▶ WORK REQUEST:
Using the material below, repeat exactly the lines from the one with "sofa: (67, 42) -> (83, 167), moved" through the one with "plant: (384, 312) -> (327, 292), added", ends included, without any images.

▶ DATA FOR REVIEW:
============

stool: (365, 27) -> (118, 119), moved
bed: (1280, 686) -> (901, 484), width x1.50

============

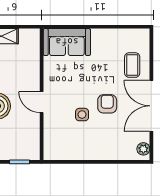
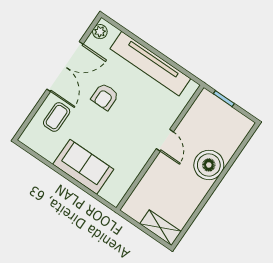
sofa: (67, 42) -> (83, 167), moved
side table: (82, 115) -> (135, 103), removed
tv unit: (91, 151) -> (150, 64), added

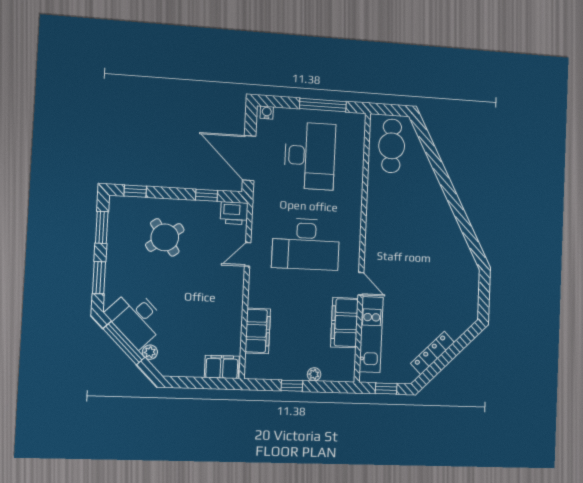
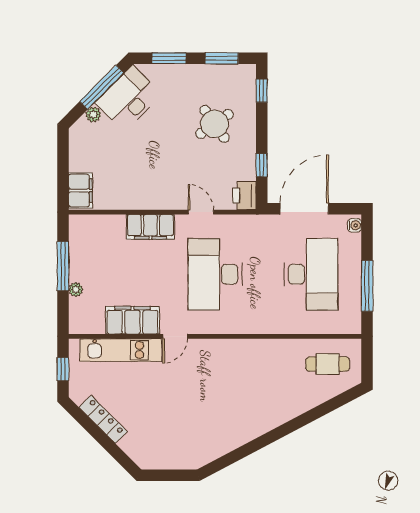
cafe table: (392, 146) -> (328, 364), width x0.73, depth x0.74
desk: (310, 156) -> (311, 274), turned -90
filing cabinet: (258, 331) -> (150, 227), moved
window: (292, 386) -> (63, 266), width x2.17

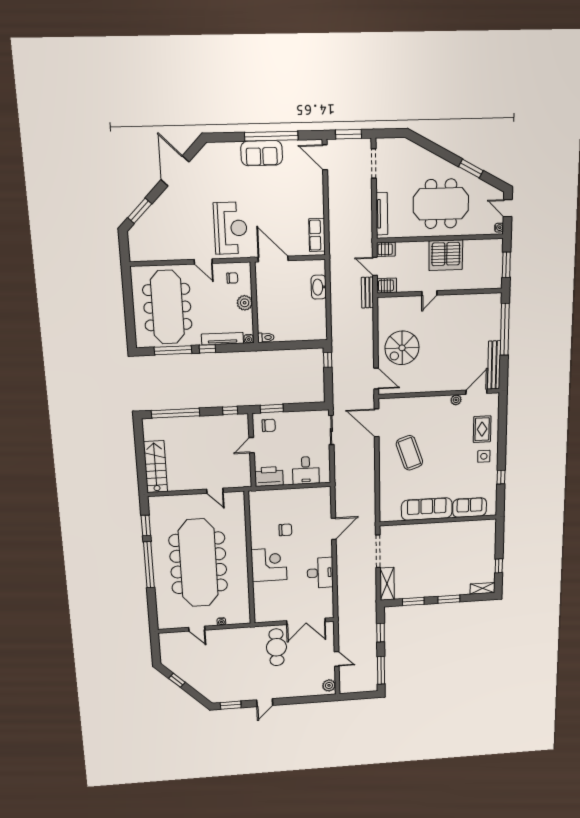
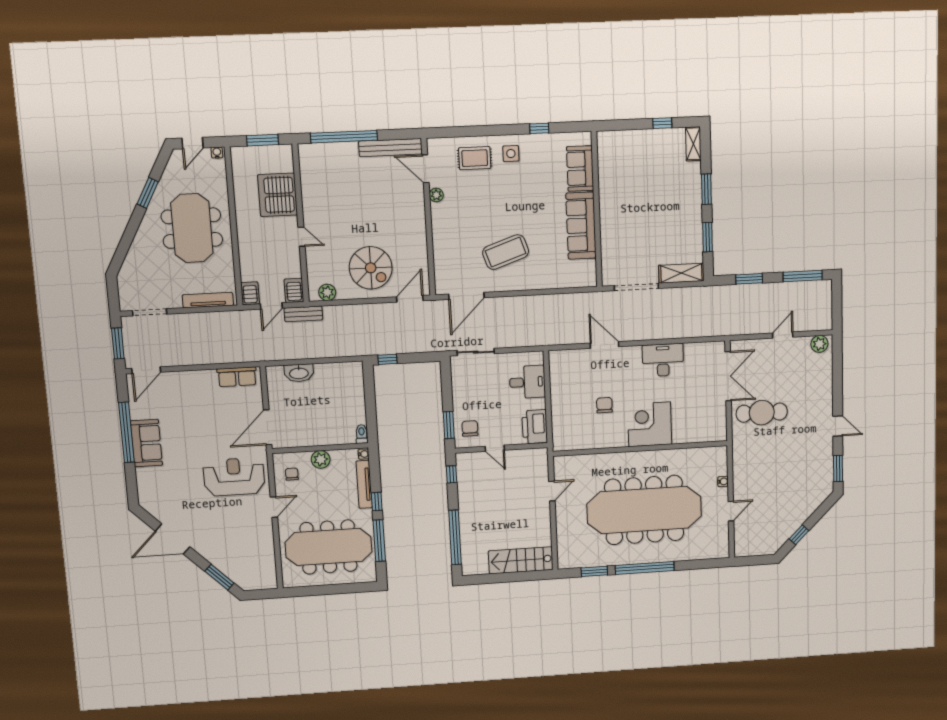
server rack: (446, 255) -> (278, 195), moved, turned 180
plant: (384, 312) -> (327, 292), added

============

▶ EXERCISE SOLUTION:
sofa: (67, 42) -> (83, 167), moved
side table: (82, 115) -> (135, 103), removed
tv unit: (91, 151) -> (150, 64), added

cafe table: (392, 146) -> (328, 364), width x0.73, depth x0.74
desk: (310, 156) -> (311, 274), turned -90
filing cabinet: (258, 331) -> (150, 227), moved
window: (292, 386) -> (63, 266), width x2.17

server rack: (446, 255) -> (278, 195), moved, turned 180
plant: (384, 312) -> (327, 292), added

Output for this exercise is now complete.